=== Records to use ===

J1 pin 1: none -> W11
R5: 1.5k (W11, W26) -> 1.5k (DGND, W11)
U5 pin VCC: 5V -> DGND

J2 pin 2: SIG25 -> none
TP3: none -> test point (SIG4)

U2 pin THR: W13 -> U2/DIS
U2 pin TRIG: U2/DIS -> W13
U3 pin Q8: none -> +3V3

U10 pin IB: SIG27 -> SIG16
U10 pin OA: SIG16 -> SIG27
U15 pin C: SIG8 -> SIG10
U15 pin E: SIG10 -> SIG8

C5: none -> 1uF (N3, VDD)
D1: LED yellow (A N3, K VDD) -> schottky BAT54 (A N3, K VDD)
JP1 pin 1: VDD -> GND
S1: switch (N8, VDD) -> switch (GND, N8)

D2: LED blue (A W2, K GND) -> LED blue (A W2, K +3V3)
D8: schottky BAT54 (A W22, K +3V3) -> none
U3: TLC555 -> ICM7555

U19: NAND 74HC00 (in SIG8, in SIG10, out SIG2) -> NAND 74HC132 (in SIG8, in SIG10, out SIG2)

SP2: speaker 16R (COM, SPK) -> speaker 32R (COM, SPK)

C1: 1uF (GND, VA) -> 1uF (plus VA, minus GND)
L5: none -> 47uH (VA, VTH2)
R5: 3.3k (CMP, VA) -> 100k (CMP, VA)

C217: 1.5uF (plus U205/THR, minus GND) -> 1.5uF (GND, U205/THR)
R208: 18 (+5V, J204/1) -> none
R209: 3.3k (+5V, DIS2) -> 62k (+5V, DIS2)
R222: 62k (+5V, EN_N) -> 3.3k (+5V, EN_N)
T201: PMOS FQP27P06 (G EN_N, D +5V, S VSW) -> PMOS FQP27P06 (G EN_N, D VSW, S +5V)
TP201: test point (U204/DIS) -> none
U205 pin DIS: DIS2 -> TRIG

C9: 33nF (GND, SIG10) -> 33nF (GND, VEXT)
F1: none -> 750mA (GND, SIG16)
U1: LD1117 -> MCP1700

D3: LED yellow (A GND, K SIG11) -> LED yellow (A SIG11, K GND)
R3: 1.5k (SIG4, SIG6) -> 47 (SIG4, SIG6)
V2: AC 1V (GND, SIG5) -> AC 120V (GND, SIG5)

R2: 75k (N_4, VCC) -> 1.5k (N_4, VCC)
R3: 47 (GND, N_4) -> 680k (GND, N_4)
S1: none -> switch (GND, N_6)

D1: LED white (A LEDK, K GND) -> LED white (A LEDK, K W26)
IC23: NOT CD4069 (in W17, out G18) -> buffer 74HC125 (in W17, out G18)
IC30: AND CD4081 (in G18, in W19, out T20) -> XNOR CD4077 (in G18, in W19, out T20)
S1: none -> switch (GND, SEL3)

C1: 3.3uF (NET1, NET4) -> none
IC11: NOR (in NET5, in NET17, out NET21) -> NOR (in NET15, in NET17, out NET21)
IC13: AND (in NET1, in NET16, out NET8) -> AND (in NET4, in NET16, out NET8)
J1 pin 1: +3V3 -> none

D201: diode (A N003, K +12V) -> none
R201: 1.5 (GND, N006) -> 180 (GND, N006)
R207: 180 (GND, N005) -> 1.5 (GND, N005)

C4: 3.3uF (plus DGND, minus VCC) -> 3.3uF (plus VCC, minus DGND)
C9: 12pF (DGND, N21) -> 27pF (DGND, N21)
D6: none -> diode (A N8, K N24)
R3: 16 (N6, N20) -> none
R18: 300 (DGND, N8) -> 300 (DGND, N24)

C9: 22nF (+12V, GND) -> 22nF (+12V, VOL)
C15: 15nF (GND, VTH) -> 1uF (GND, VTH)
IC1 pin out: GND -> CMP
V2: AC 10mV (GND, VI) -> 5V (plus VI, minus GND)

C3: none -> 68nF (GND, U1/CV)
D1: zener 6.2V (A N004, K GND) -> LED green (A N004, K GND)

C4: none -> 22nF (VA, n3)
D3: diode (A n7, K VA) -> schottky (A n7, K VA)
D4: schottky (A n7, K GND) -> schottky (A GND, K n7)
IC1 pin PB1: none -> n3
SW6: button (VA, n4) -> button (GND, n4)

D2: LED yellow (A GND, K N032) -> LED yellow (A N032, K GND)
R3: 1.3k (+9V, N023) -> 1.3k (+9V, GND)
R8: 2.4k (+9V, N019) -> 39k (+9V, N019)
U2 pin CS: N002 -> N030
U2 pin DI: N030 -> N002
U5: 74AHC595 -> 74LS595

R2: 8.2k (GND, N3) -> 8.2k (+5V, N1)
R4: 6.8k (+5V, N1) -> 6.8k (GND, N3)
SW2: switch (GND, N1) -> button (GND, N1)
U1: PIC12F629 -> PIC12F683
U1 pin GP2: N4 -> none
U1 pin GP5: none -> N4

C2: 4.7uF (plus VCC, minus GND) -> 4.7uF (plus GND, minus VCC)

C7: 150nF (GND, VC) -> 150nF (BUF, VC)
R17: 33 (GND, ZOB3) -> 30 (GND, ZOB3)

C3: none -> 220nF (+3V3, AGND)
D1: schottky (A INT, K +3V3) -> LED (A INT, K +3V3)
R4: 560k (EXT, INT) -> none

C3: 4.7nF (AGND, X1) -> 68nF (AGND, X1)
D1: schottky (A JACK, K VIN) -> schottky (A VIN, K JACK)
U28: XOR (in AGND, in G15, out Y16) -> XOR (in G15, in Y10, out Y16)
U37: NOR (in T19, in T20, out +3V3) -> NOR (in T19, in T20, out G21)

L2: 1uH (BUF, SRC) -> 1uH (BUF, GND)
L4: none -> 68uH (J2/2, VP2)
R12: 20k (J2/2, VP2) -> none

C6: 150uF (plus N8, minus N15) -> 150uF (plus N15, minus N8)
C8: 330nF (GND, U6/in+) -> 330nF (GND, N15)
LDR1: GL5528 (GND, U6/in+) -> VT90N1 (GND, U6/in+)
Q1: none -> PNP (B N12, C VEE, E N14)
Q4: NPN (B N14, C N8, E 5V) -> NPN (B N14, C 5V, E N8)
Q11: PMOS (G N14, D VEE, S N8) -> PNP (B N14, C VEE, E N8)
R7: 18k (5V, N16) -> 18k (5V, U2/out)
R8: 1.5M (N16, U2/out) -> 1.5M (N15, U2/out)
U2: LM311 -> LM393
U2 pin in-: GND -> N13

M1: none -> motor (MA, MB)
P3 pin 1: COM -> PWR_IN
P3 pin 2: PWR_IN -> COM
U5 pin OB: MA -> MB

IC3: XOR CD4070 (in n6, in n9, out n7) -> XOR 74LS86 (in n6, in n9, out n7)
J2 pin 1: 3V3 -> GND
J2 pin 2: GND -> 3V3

===

* Exercise directions:
An exact repeat of the lines from the one containing "L2: 1uH (BUF, SRC) -> 1uH (BUF, GND)" through the final line of the entries is the whole answer.

* Written response:
L2: 1uH (BUF, SRC) -> 1uH (BUF, GND)
L4: none -> 68uH (J2/2, VP2)
R12: 20k (J2/2, VP2) -> none

C6: 150uF (plus N8, minus N15) -> 150uF (plus N15, minus N8)
C8: 330nF (GND, U6/in+) -> 330nF (GND, N15)
LDR1: GL5528 (GND, U6/in+) -> VT90N1 (GND, U6/in+)
Q1: none -> PNP (B N12, C VEE, E N14)
Q4: NPN (B N14, C N8, E 5V) -> NPN (B N14, C 5V, E N8)
Q11: PMOS (G N14, D VEE, S N8) -> PNP (B N14, C VEE, E N8)
R7: 18k (5V, N16) -> 18k (5V, U2/out)
R8: 1.5M (N16, U2/out) -> 1.5M (N15, U2/out)
U2: LM311 -> LM393
U2 pin in-: GND -> N13

M1: none -> motor (MA, MB)
P3 pin 1: COM -> PWR_IN
P3 pin 2: PWR_IN -> COM
U5 pin OB: MA -> MB

IC3: XOR CD4070 (in n6, in n9, out n7) -> XOR 74LS86 (in n6, in n9, out n7)
J2 pin 1: 3V3 -> GND
J2 pin 2: GND -> 3V3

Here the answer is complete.